**** Recorded information ****

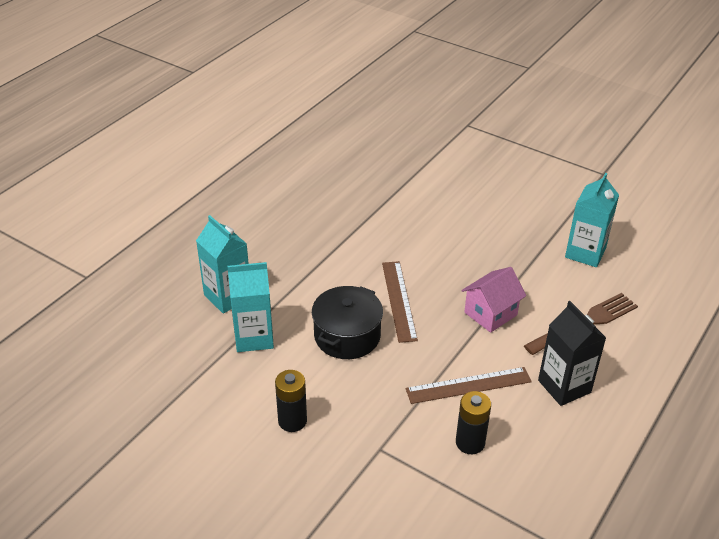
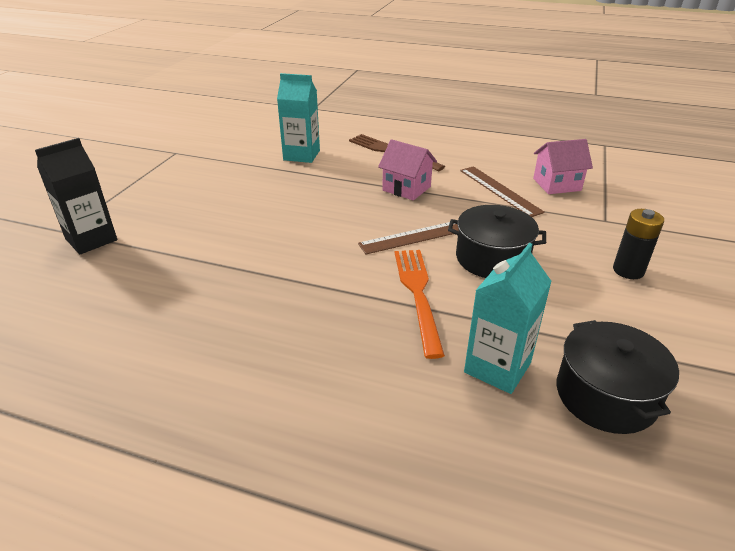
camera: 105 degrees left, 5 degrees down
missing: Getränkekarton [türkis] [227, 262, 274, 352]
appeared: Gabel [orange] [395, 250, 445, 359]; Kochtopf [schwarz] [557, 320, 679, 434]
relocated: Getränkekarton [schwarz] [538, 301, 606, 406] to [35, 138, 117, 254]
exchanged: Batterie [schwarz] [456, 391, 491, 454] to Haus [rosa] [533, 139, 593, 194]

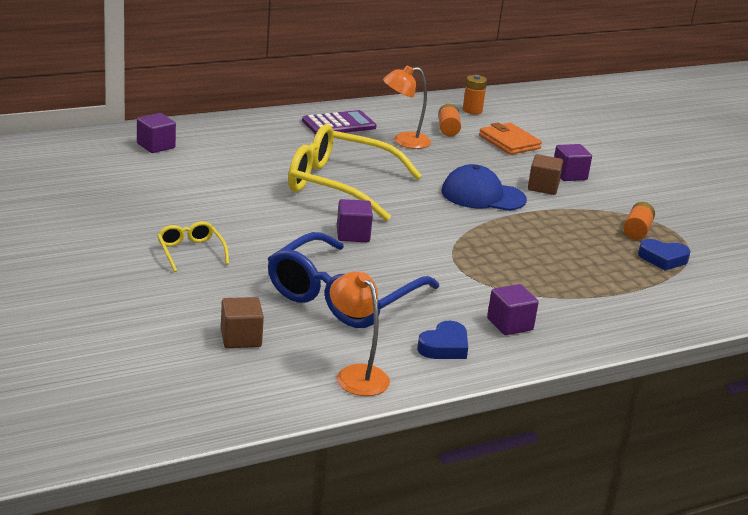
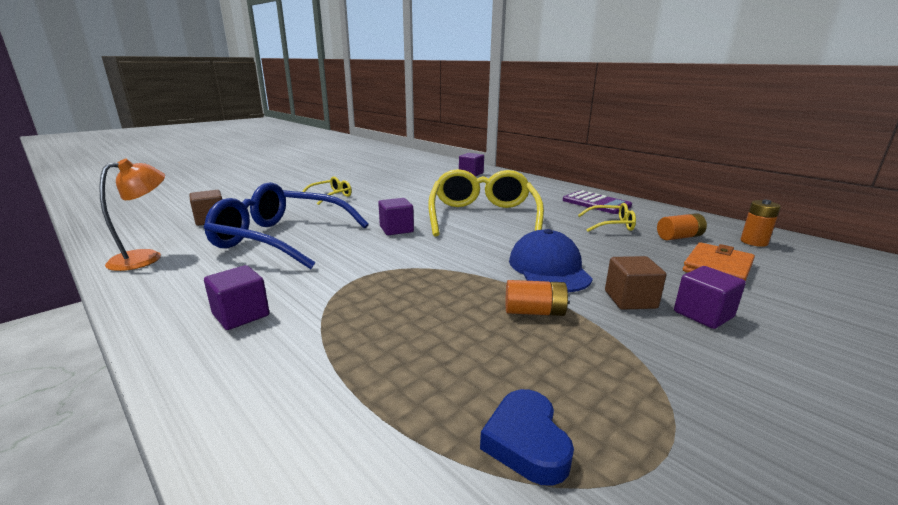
camera: 75 degrees right, 5 degrees down
missing: Herz [blau] [417, 321, 468, 359]
relocated: Batterie [orange] [623, 202, 655, 240] to [506, 280, 570, 316]
exchanged: Lampe [orange] [383, 66, 431, 149] to Brille [gelb] [578, 203, 636, 232]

****

Copy all the lines of data exactly as they appear, dropping any images.

### Finished task
camera: 105 degrees left, 5 degrees down
missing: Getränkekarton [türkis] [227, 262, 274, 352]
appeared: Gabel [orange] [395, 250, 445, 359]; Kochtopf [schwarz] [557, 320, 679, 434]
relocated: Getränkekarton [schwarz] [538, 301, 606, 406] to [35, 138, 117, 254]
exchanged: Batterie [schwarz] [456, 391, 491, 454] to Haus [rosa] [533, 139, 593, 194]

camera: 75 degrees right, 5 degrees down
missing: Herz [blau] [417, 321, 468, 359]
relocated: Batterie [orange] [623, 202, 655, 240] to [506, 280, 570, 316]
exchanged: Lampe [orange] [383, 66, 431, 149] to Brille [gelb] [578, 203, 636, 232]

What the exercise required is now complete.